**Exercise brief**
Leaving out pictures, output exactly the lines below from the one that has "none -> orange slope B5:C6 level 1 top 6" through the one that has "orange brick G6", and nothing else.

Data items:
= Beginning of Section =
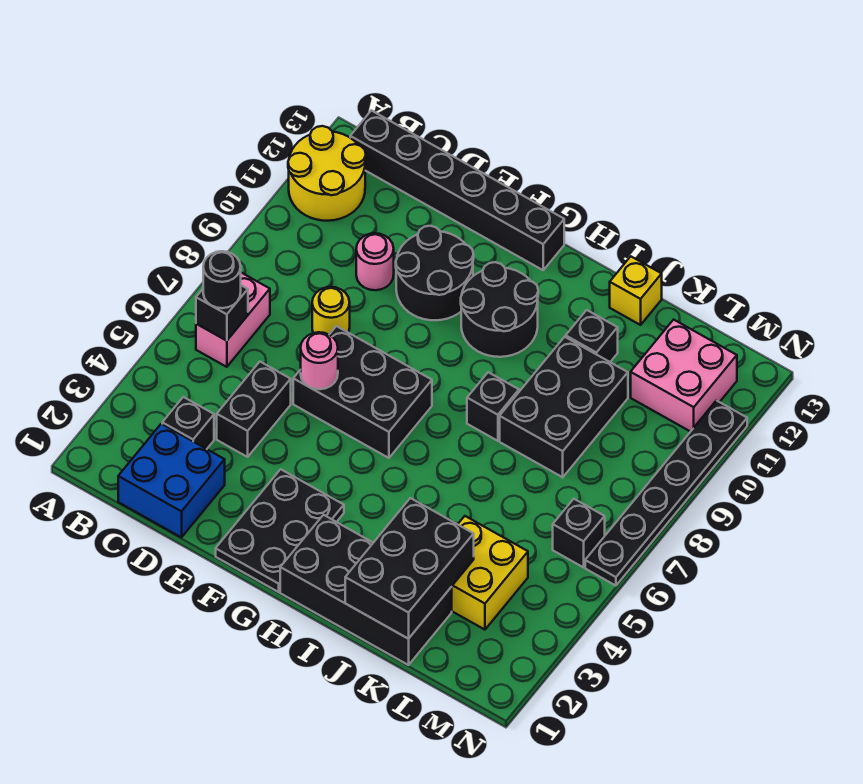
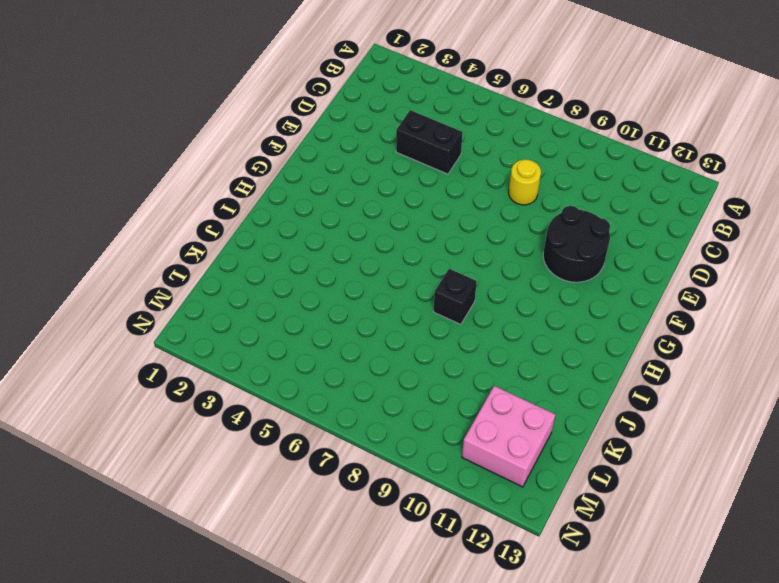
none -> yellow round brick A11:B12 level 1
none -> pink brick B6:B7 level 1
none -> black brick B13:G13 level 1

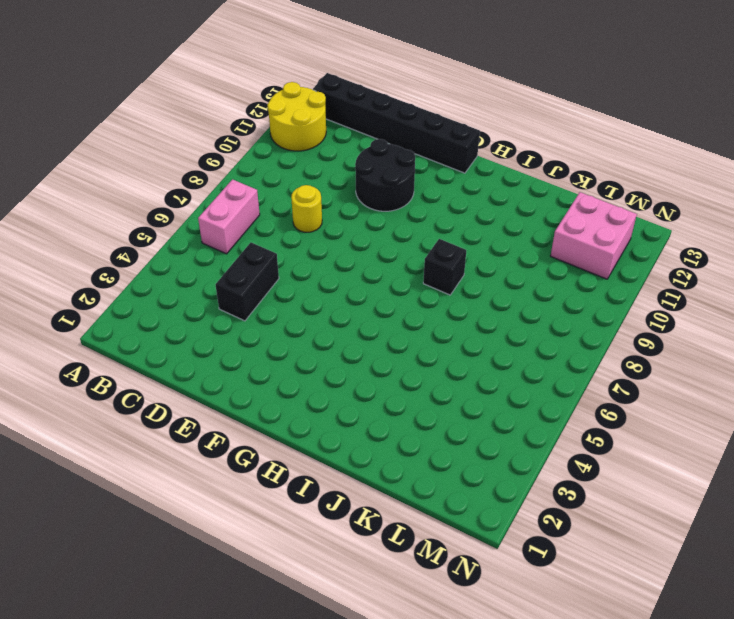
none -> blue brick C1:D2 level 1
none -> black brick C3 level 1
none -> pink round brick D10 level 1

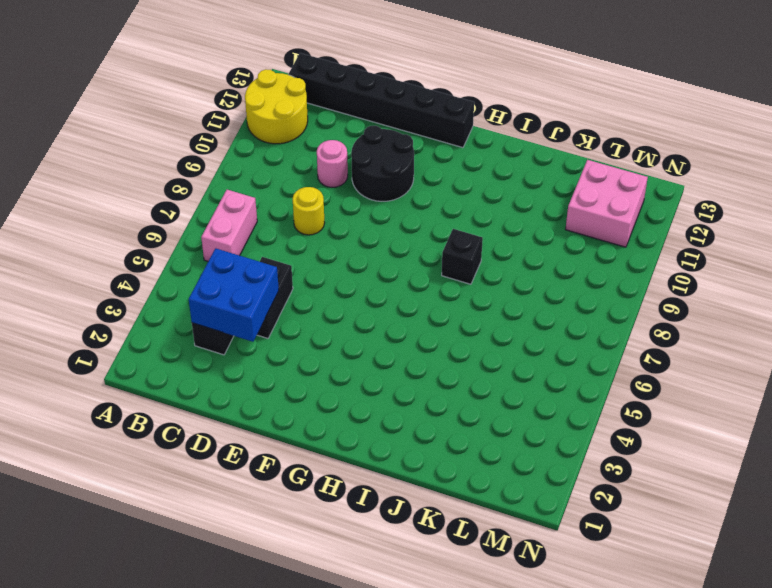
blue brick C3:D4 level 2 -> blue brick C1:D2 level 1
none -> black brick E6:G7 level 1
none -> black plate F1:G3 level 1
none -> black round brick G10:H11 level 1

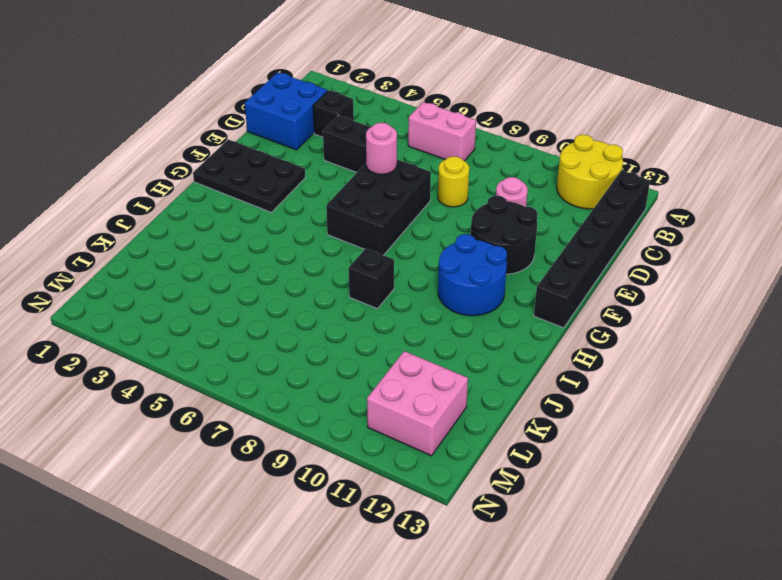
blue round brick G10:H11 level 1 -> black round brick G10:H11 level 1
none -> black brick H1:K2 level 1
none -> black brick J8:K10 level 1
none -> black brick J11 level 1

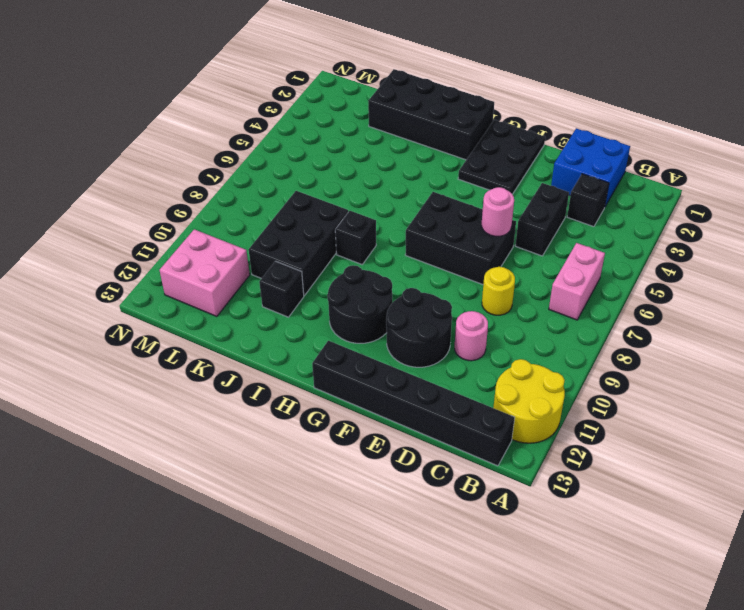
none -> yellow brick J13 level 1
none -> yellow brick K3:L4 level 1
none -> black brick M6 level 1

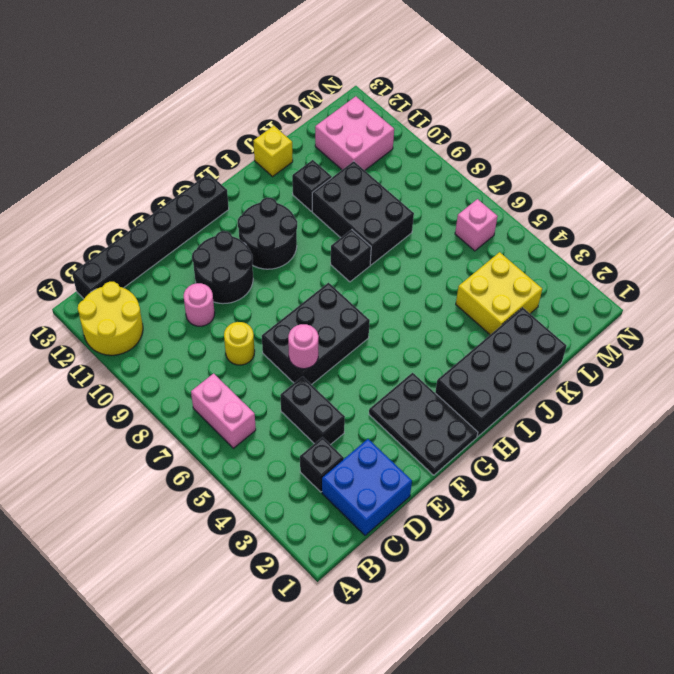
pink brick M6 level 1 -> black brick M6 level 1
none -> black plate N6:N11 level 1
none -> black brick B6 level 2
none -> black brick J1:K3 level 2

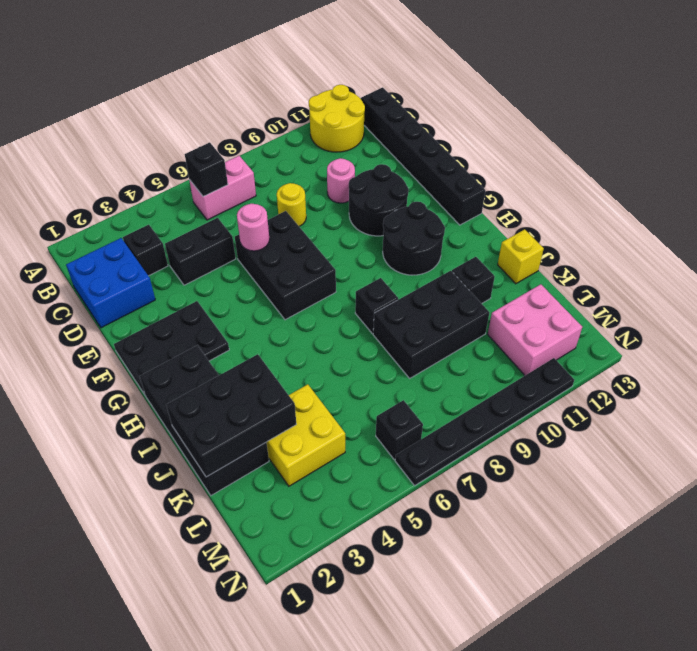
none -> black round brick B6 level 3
= End of Section =
= Beginning of Section =
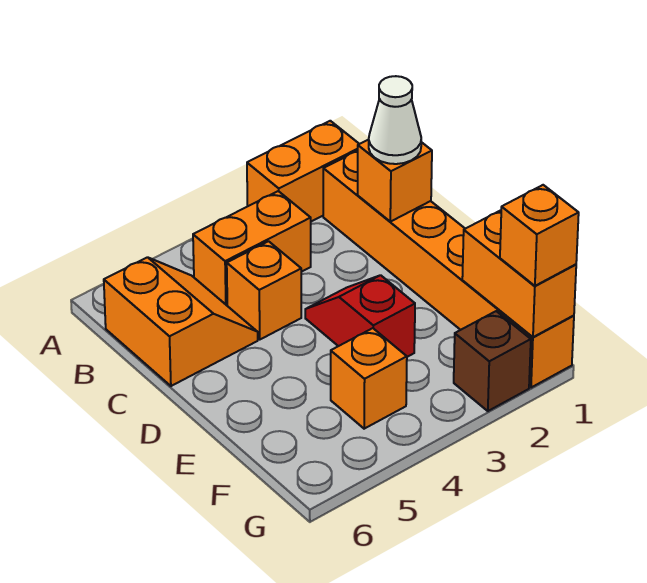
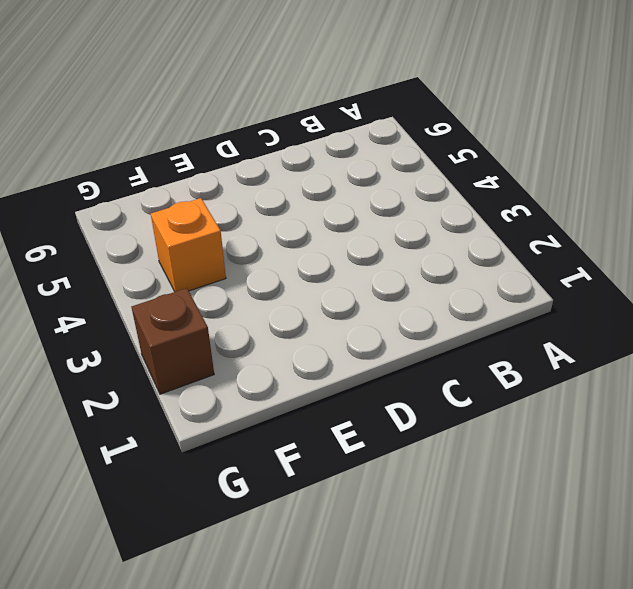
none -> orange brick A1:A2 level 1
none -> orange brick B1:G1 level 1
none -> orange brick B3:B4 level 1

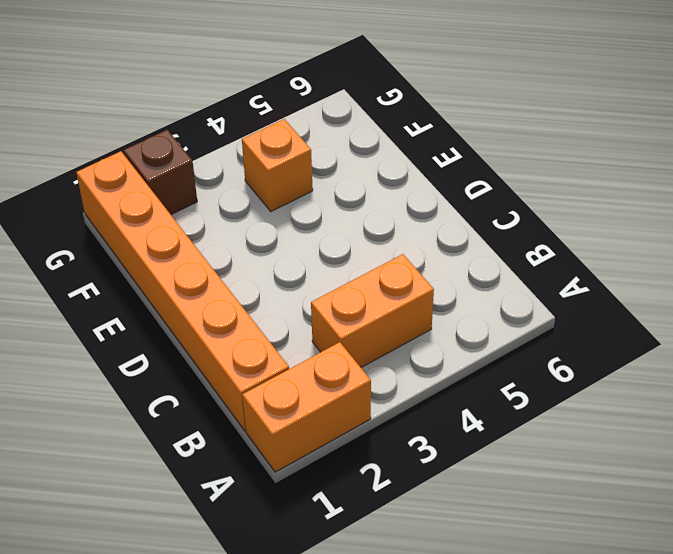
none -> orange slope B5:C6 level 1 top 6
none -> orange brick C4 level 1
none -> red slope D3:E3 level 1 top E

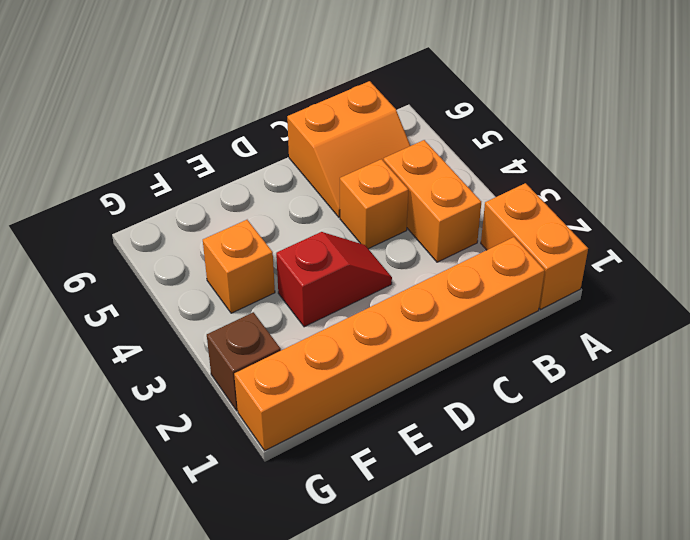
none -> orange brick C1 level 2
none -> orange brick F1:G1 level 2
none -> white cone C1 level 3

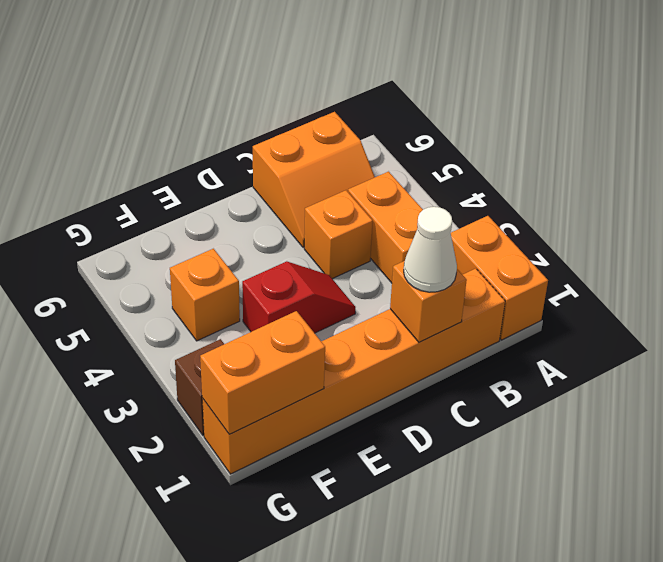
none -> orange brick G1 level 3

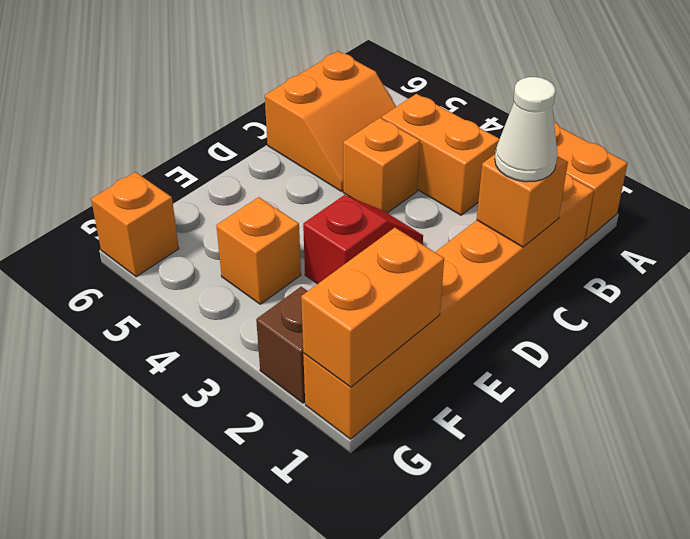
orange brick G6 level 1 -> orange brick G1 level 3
= End of Section =
**Expected answer**
none -> orange slope B5:C6 level 1 top 6
none -> orange brick C4 level 1
none -> red slope D3:E3 level 1 top E

none -> orange brick C1 level 2
none -> orange brick F1:G1 level 2
none -> white cone C1 level 3

none -> orange brick G1 level 3

orange brick G6 level 1 -> orange brick G1 level 3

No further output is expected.